DIRECTIONS FOR THIS TASK - What is needed is an exact transcription of the listing, with the images removed.
*** Begin section ***
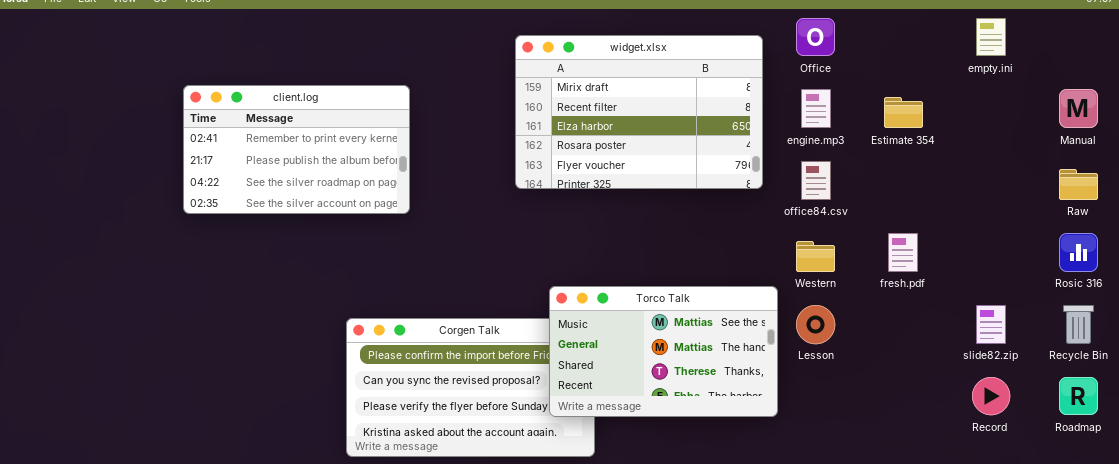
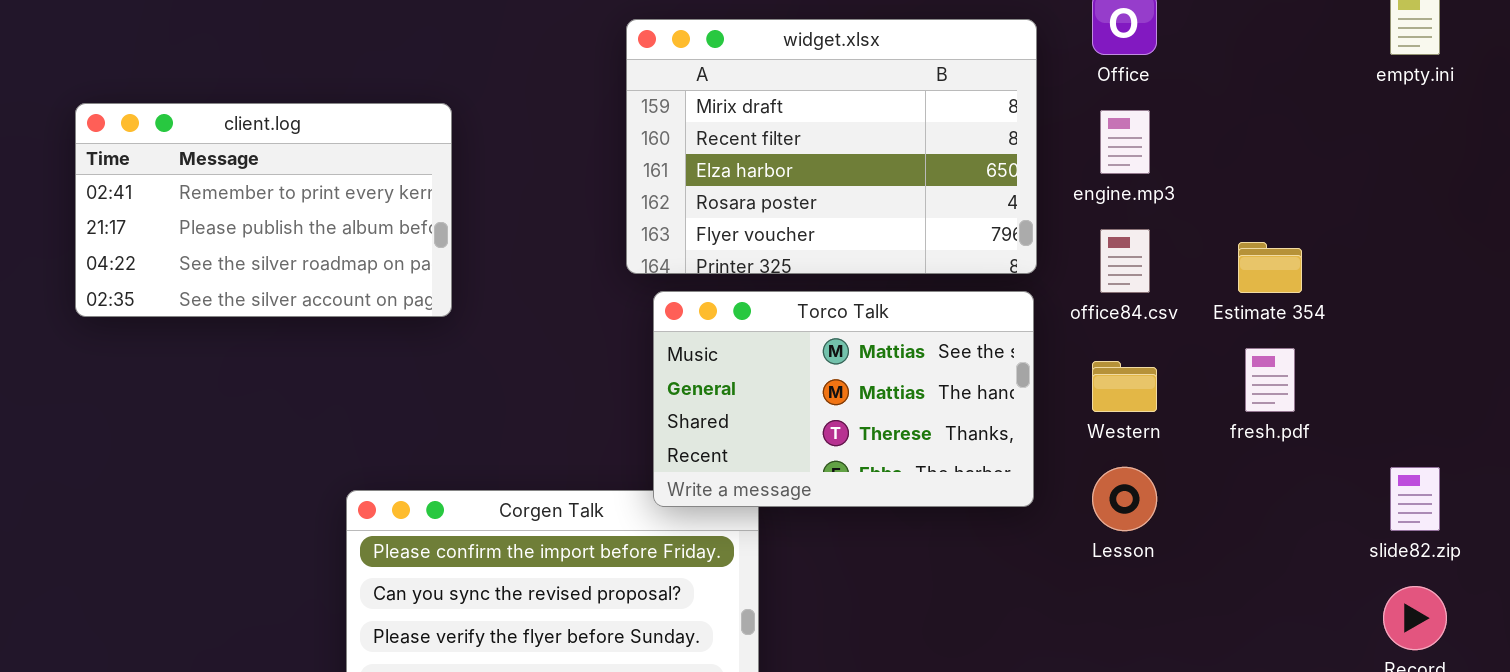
Estimate 354: [884,97,923,128] -> [1238,242,1302,293], moved
Torco Talk: [549,286,778,417] -> [653,291,1034,507], moved

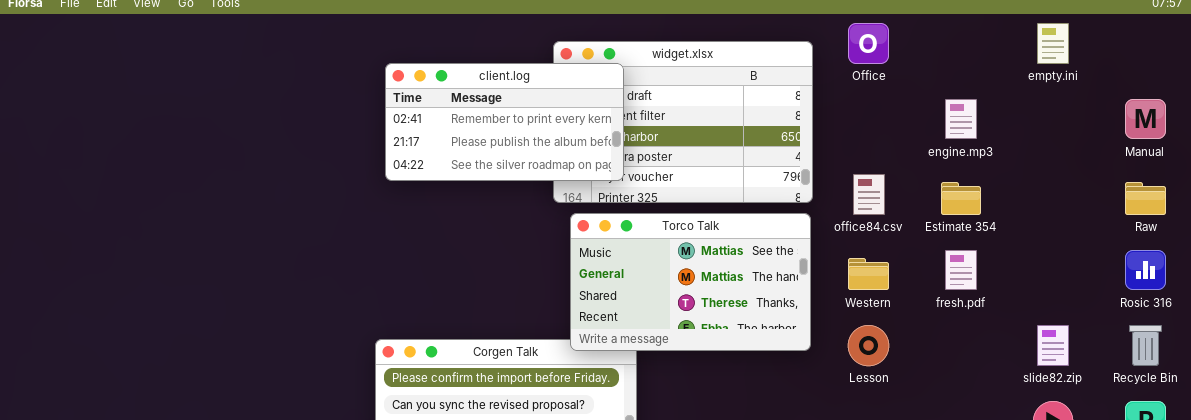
client.log: [75,103,452,317] -> [385,63,624,181], moved, resized
engine.mp3: [1100,110,1150,174] -> [945,99,977,139], moved

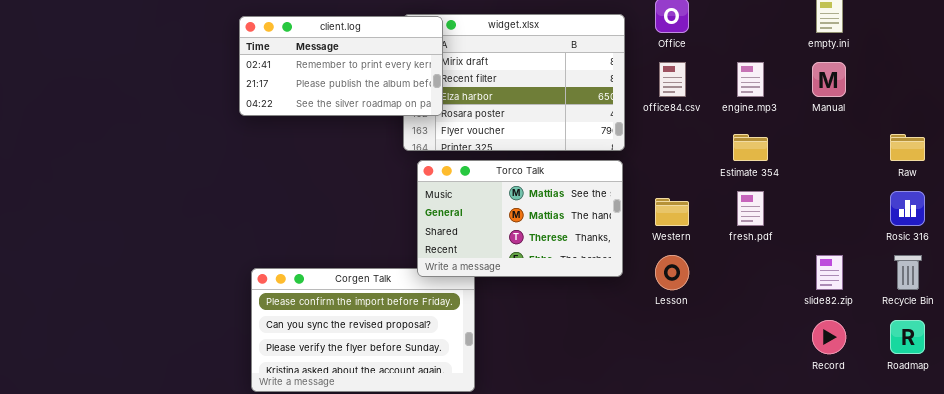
client.log: [385,63,624,181] -> [239,16,443,116], moved
Manual: [1125,99,1166,139] -> [812,62,846,97], moved
office84.csv: [853,174,885,215] -> [659,62,686,97], moved

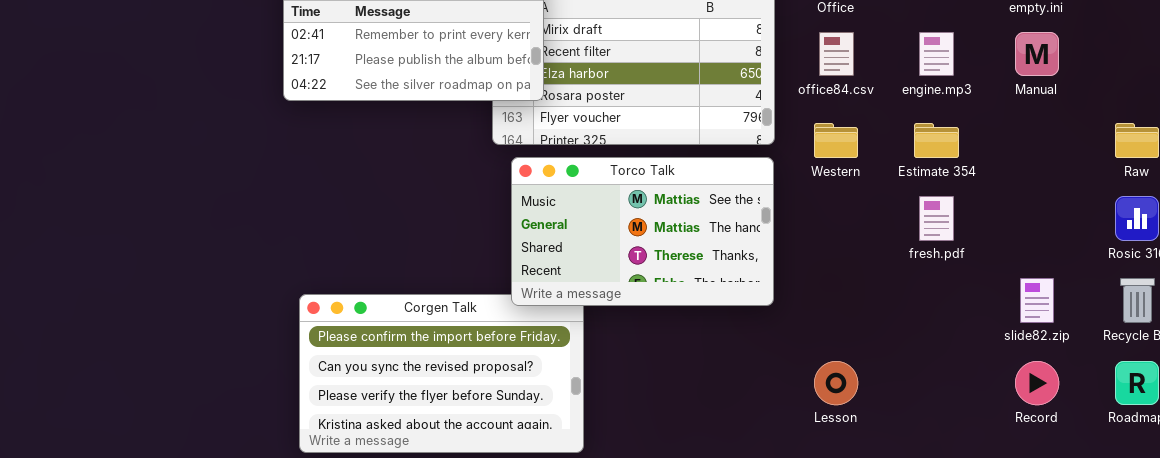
Western: [655,198,689,226] -> [814,123,858,158], moved
Lesson: [655,255,689,290] -> [814,361,858,405], moved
*** End section ***
ANSWER -
Estimate 354: [884,97,923,128] -> [1238,242,1302,293], moved
Torco Talk: [549,286,778,417] -> [653,291,1034,507], moved

client.log: [75,103,452,317] -> [385,63,624,181], moved, resized
engine.mp3: [1100,110,1150,174] -> [945,99,977,139], moved

client.log: [385,63,624,181] -> [239,16,443,116], moved
Manual: [1125,99,1166,139] -> [812,62,846,97], moved
office84.csv: [853,174,885,215] -> [659,62,686,97], moved

Western: [655,198,689,226] -> [814,123,858,158], moved
Lesson: [655,255,689,290] -> [814,361,858,405], moved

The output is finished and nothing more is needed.